[Data for review]
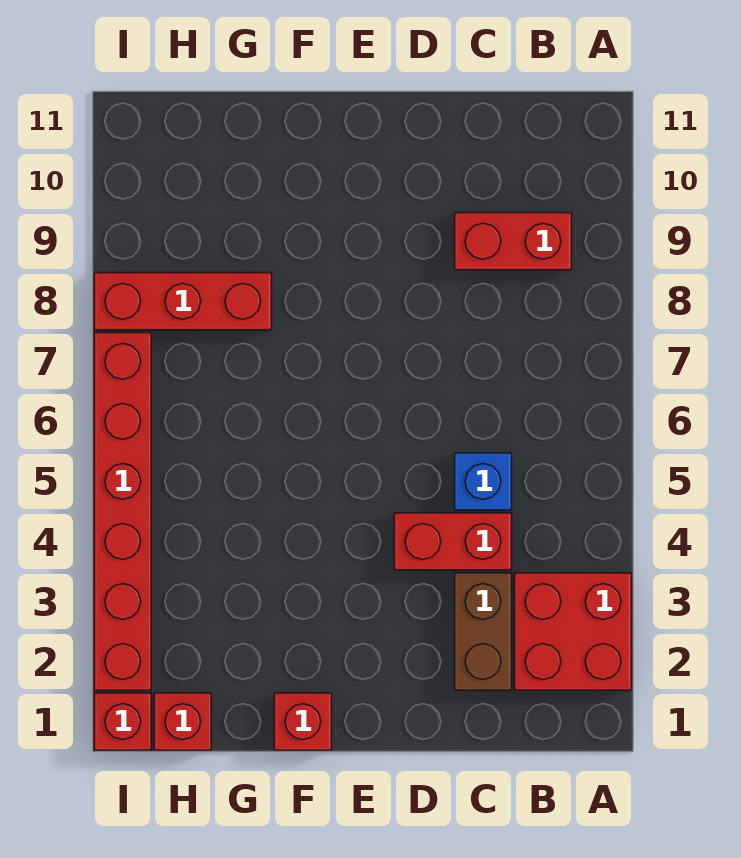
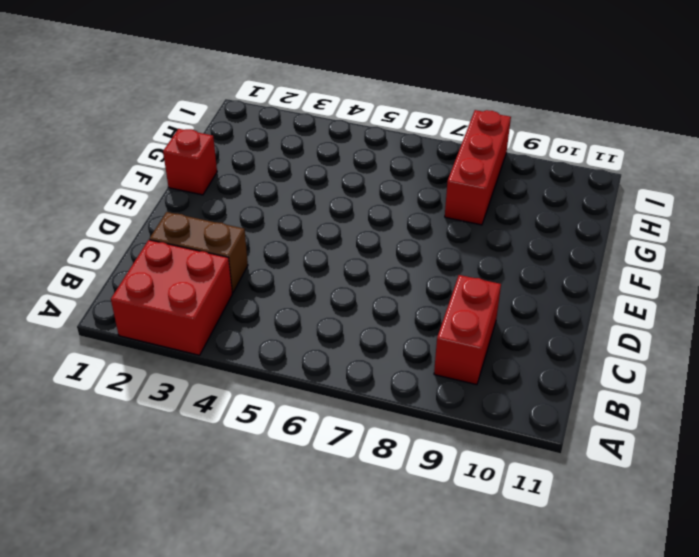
none -> red brick C4:D4 level 1
none -> blue brick C5 level 1

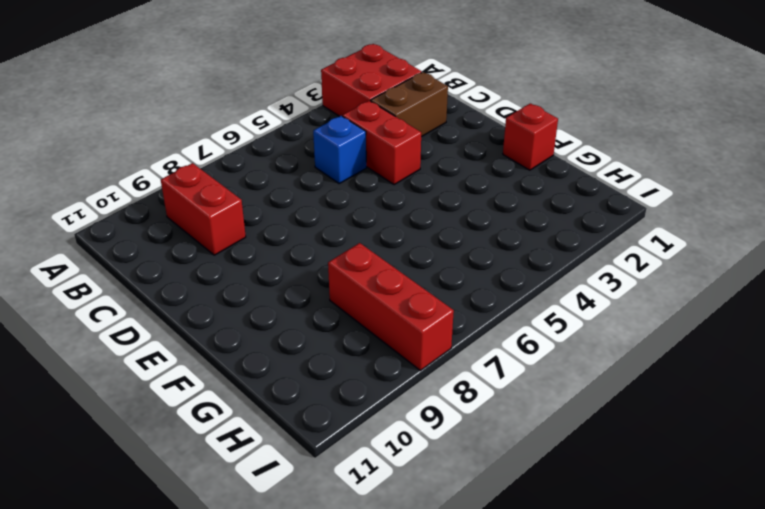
none -> red brick H1 level 1
none -> red brick I1 level 1

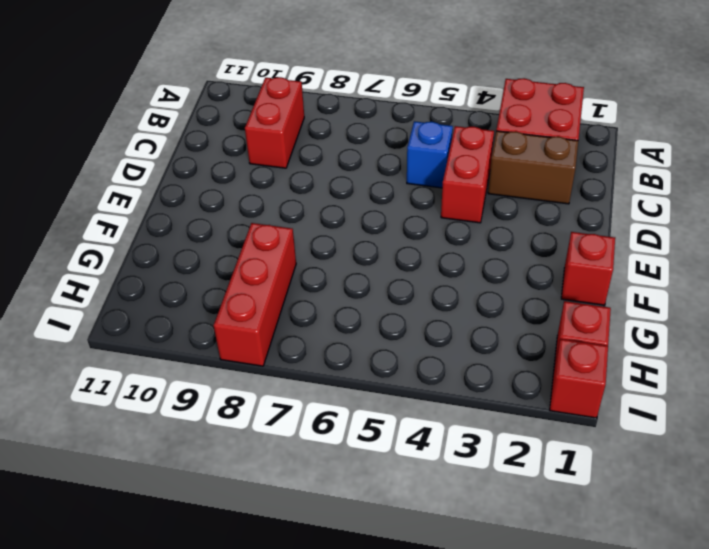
none -> red brick I2:I7 level 1

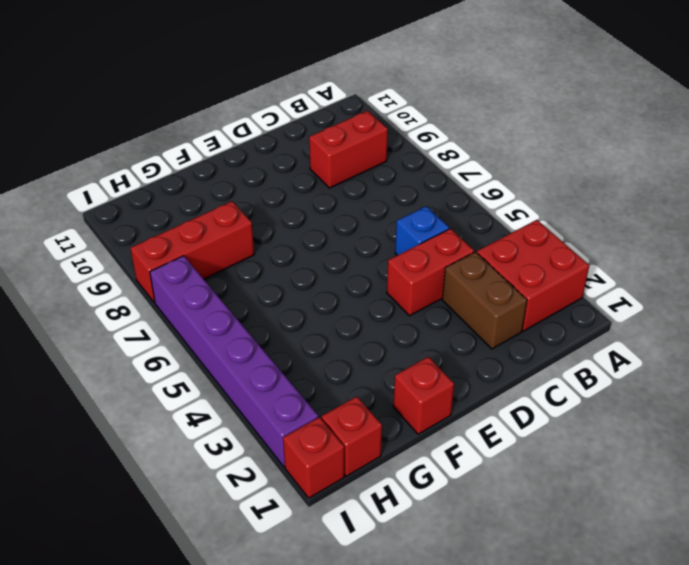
purple brick I2:I7 level 1 -> red brick I2:I7 level 1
[/Data for review]
What to do: Filter the entries above down to the lines that contain "none".

Response to this exercise:
none -> red brick C4:D4 level 1
none -> blue brick C5 level 1
none -> red brick H1 level 1
none -> red brick I1 level 1
none -> red brick I2:I7 level 1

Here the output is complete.